## What this task involves
Before you write out the listing, remove the pictures; everything else stays exactly as it is.
#####
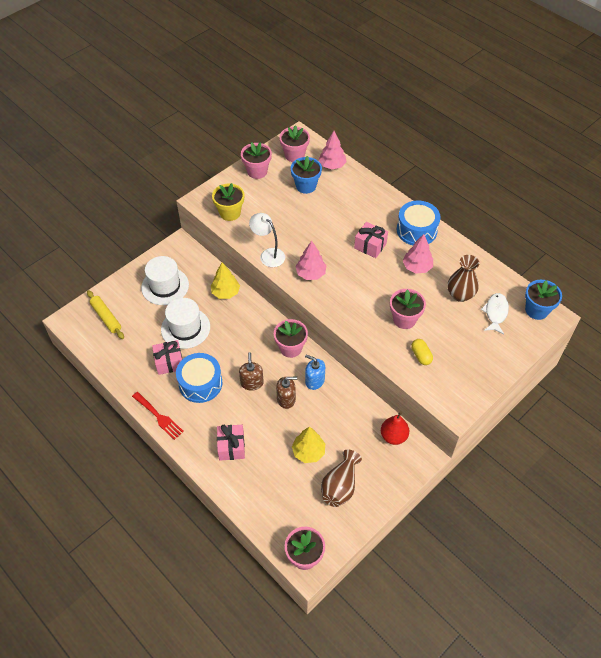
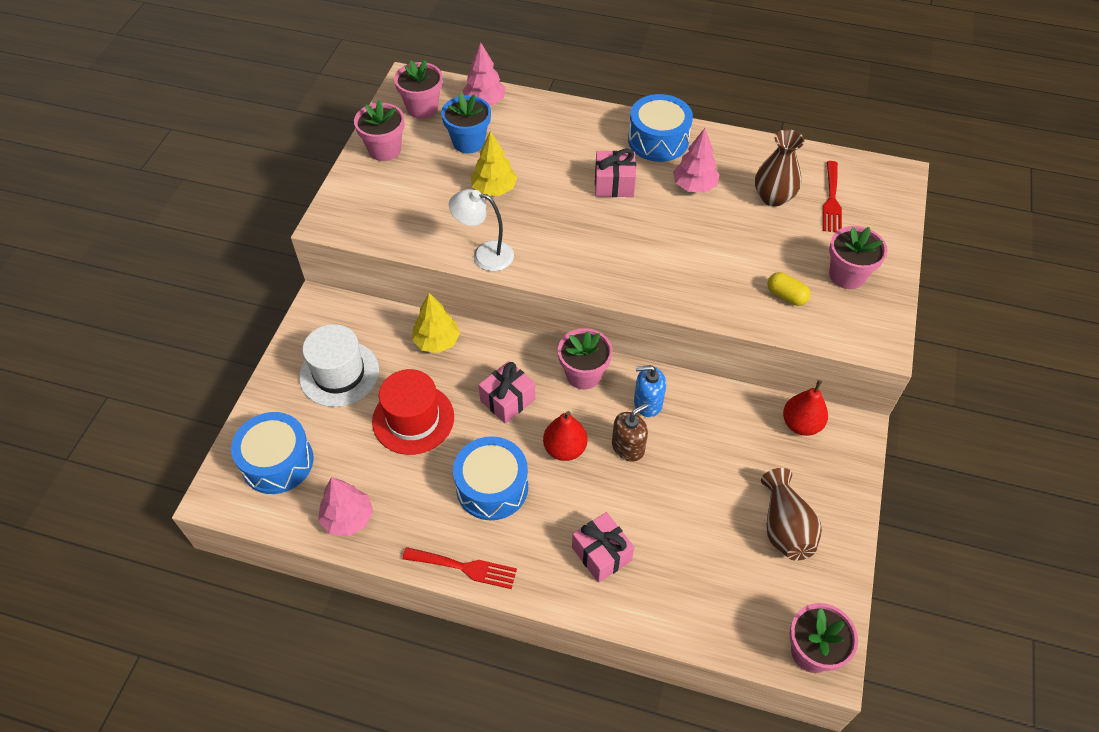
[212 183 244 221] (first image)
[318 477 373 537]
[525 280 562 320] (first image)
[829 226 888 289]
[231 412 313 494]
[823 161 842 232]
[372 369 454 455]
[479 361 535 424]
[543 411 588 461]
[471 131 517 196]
#####
## Response to the task
[212 183 244 221] (first image)
[318 477 373 537]
[525 280 562 320] (first image)
[829 226 888 289]
[231 412 313 494]
[823 161 842 232]
[372 369 454 455]
[479 361 535 424]
[543 411 588 461]
[471 131 517 196]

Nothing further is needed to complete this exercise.